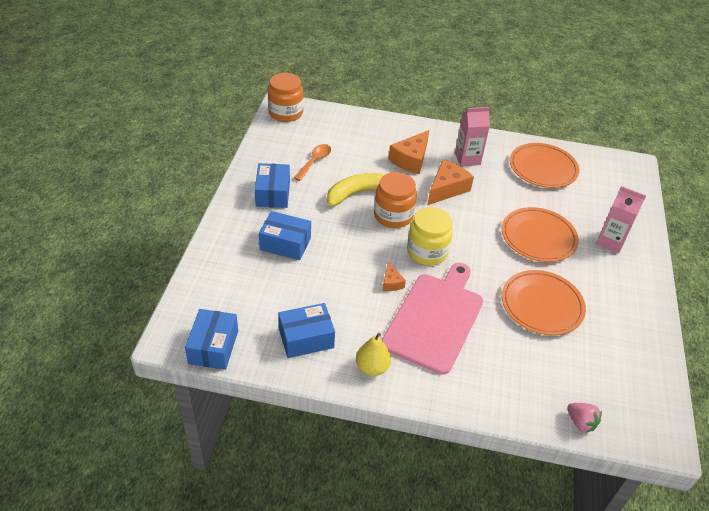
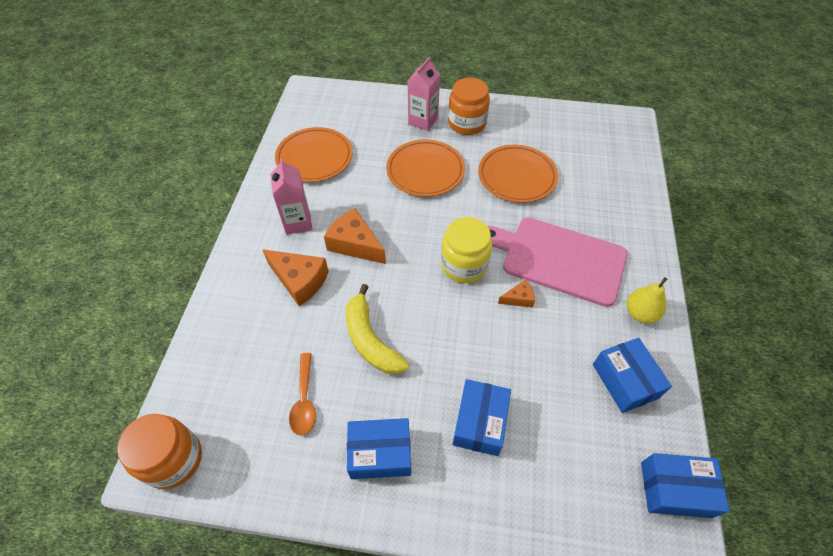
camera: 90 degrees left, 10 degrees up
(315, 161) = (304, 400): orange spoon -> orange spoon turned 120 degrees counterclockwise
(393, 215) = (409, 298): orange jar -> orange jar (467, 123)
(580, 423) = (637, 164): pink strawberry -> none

...

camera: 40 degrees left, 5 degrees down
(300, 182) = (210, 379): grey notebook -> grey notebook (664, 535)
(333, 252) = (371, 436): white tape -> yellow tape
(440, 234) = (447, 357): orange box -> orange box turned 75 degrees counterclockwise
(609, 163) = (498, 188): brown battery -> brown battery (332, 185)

### Directions for this task
For this task, write out exactly the lines of the entries above, starting at the line with "camera: 90 degrees left, 10 degrees up" and ending at the line with "(580, 423) = (637, 164): pink", both included, and no others.

### Task solution
camera: 90 degrees left, 10 degrees up
(315, 161) = (304, 400): orange spoon -> orange spoon turned 120 degrees counterclockwise
(393, 215) = (409, 298): orange jar -> orange jar (467, 123)
(580, 423) = (637, 164): pink strawberry -> none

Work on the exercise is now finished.